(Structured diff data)
=== Begin Enclosure ===

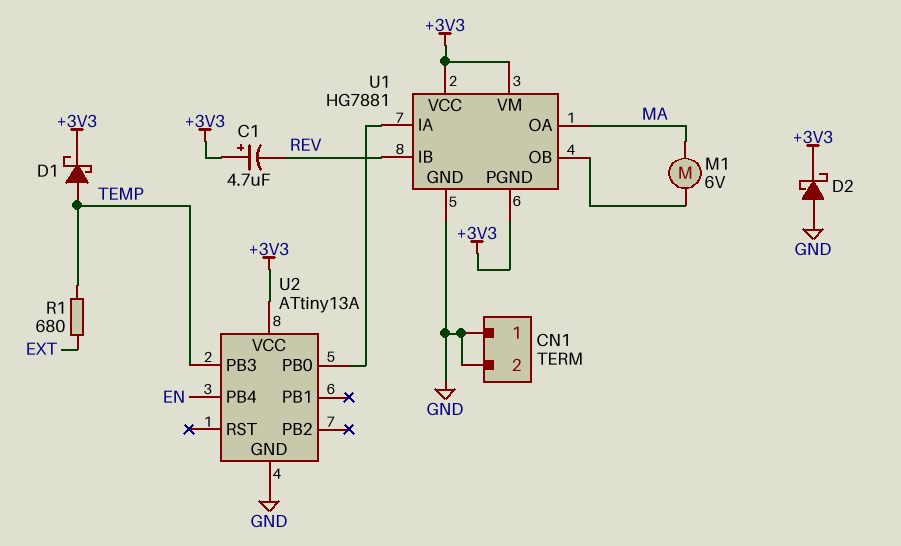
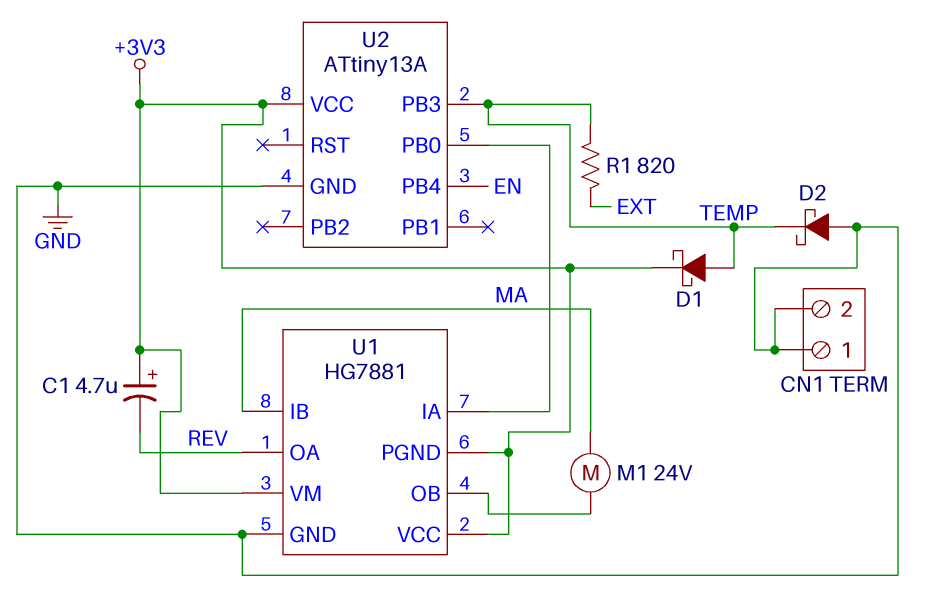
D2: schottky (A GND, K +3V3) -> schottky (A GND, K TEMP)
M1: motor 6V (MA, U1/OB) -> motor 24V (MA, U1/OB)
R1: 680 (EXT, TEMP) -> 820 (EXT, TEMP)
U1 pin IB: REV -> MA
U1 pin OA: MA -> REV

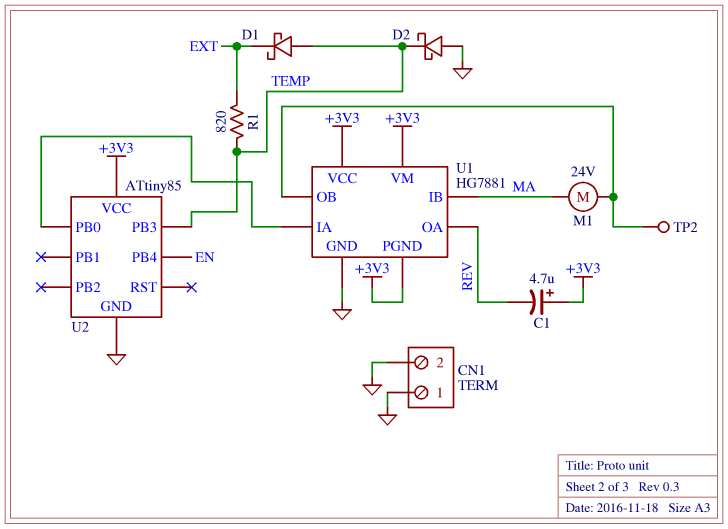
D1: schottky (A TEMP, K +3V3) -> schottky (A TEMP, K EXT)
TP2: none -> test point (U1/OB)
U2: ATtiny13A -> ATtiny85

=== End Enclosure ===
=== Begin Enclosure ===

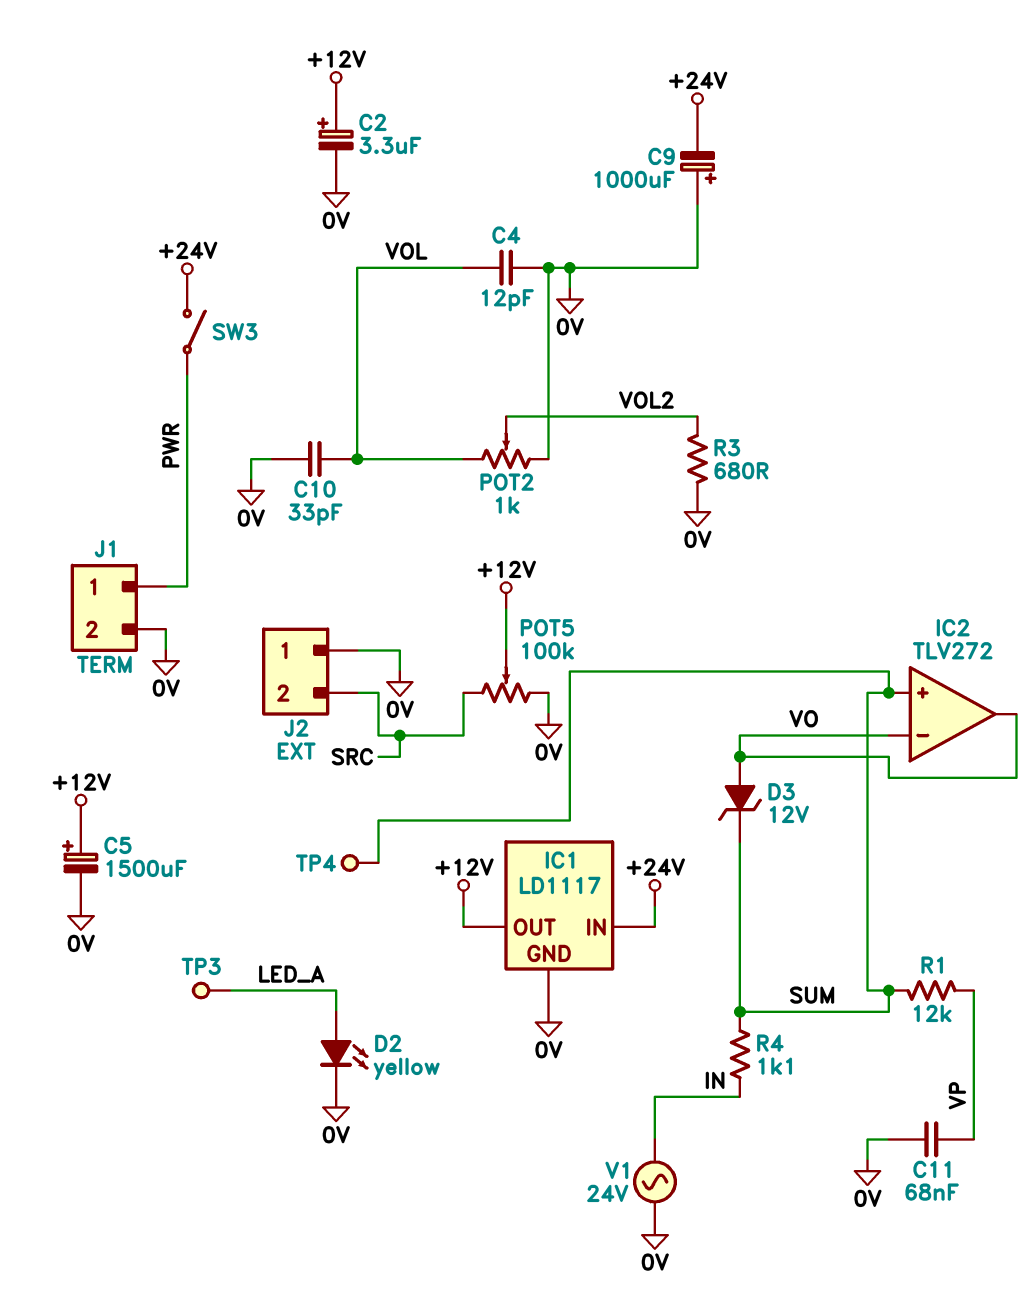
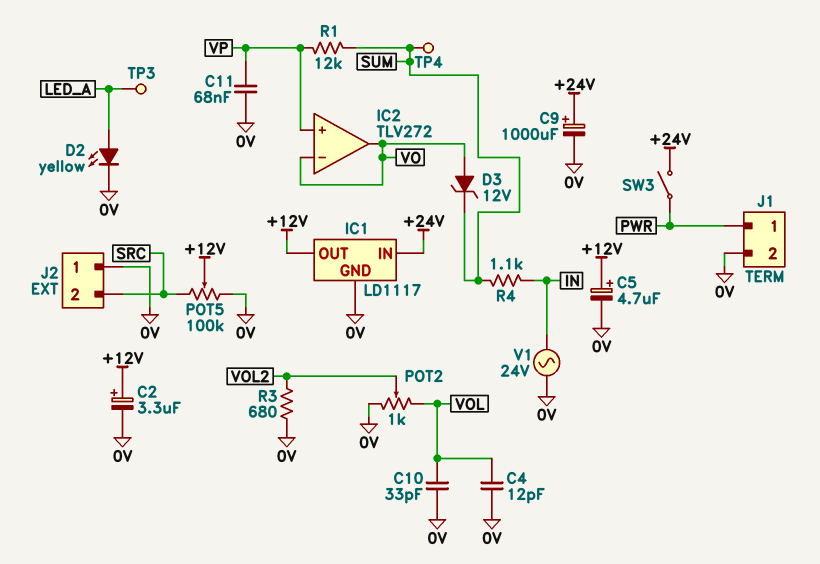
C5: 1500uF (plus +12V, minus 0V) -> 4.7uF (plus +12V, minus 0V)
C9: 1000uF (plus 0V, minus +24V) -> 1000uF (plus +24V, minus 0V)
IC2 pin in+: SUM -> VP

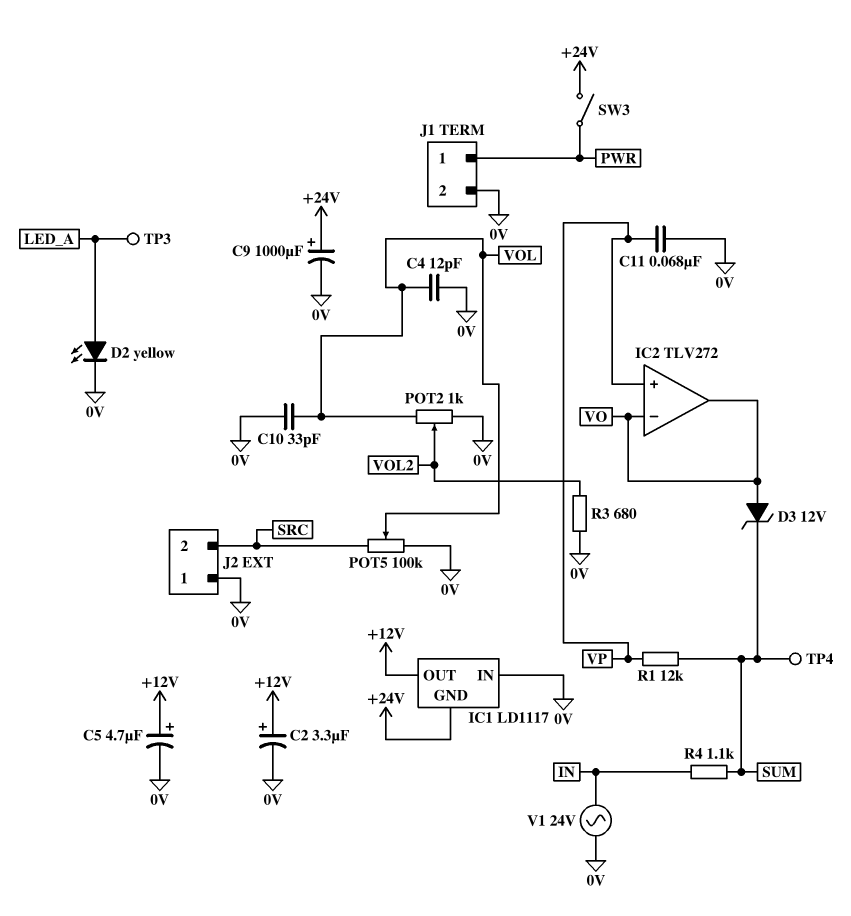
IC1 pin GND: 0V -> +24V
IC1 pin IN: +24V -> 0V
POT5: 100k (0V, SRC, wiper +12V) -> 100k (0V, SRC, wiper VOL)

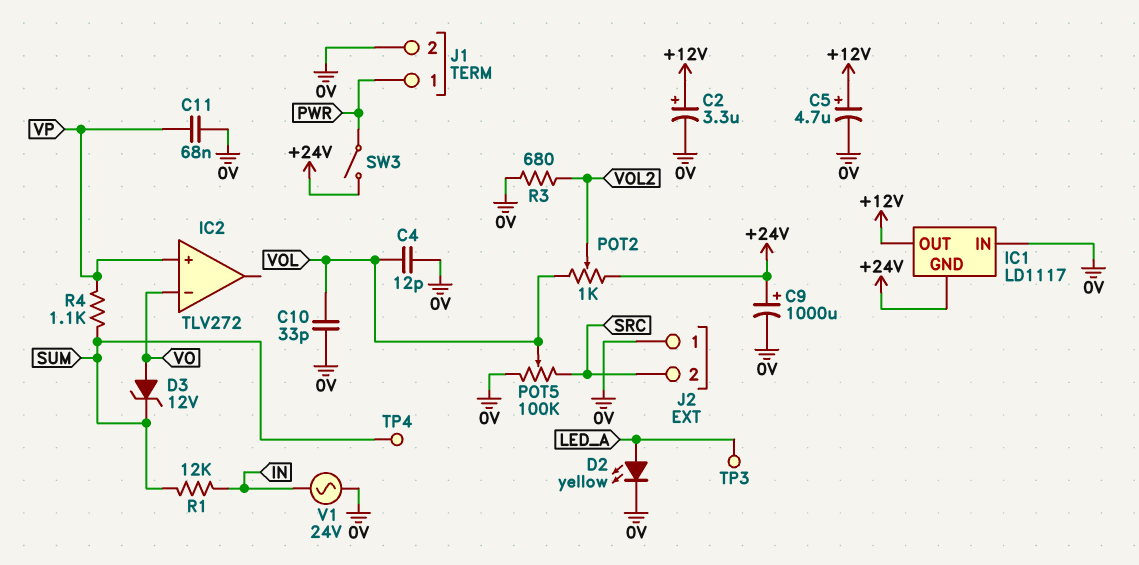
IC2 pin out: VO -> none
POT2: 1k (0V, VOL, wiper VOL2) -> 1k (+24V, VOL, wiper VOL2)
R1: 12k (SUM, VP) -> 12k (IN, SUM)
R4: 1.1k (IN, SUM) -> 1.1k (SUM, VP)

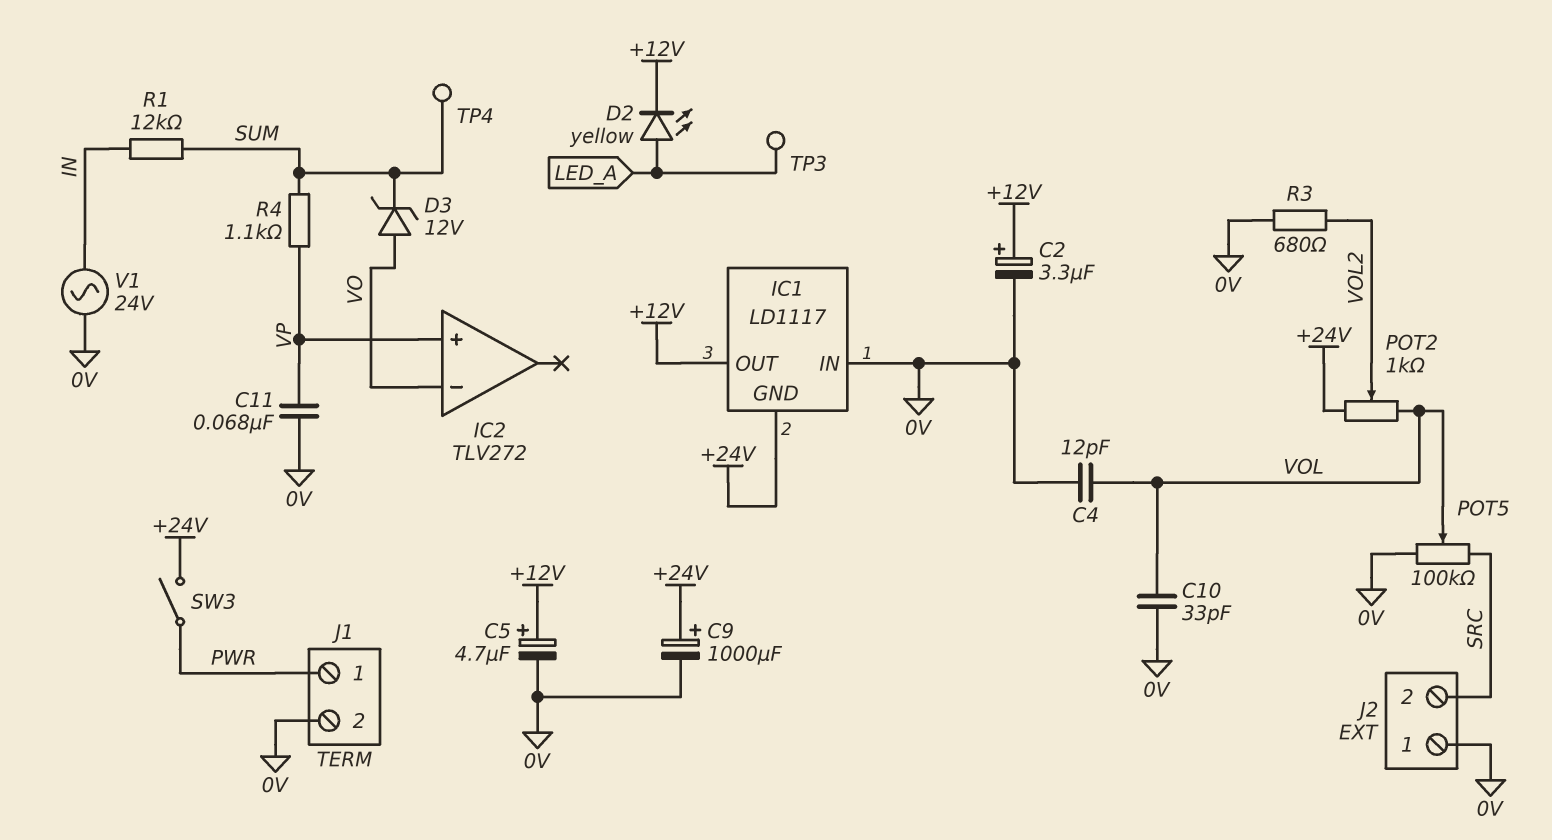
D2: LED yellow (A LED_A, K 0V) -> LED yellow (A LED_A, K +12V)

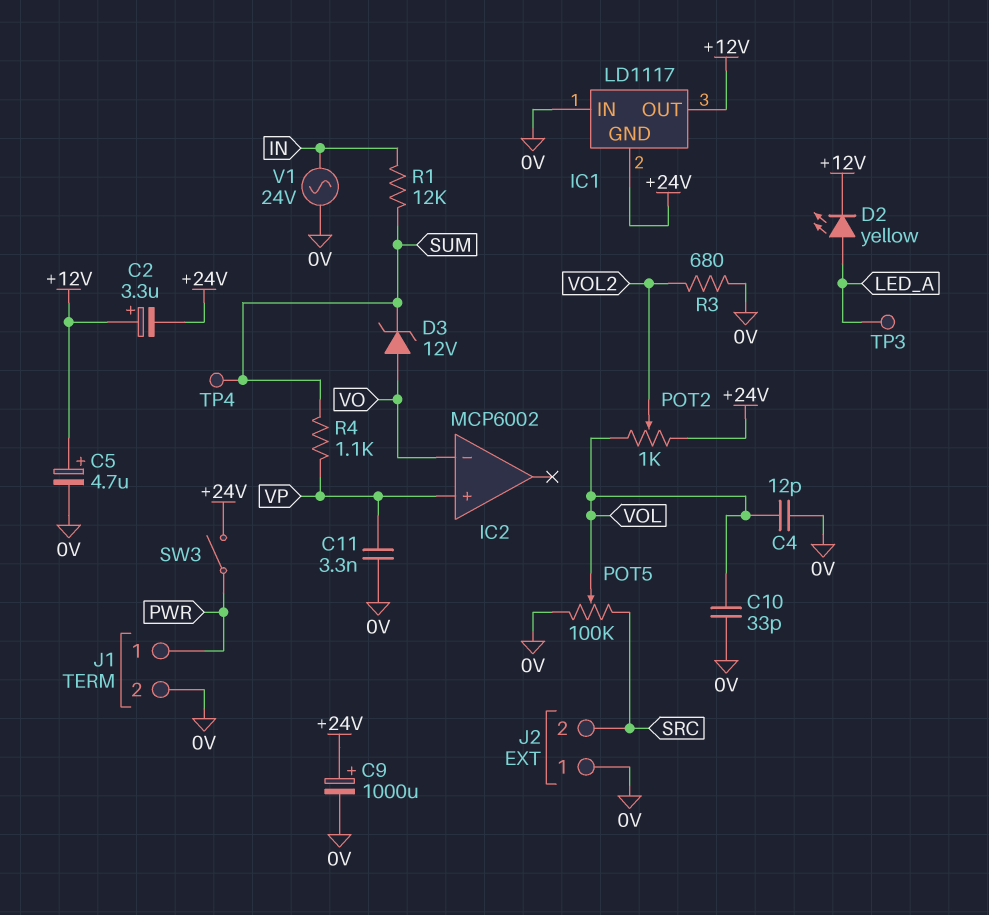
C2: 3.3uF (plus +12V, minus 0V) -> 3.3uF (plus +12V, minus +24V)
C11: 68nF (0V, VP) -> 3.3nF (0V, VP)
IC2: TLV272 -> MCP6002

=== End Enclosure ===

_Task description_. Taking the records above, retype every line from the one with "D1: schottky (A" down to the one with "U2: ATtiny13A -> ATtiny85", exactly and with nothing else.

_Result_.
D1: schottky (A TEMP, K +3V3) -> schottky (A TEMP, K EXT)
TP2: none -> test point (U1/OB)
U2: ATtiny13A -> ATtiny85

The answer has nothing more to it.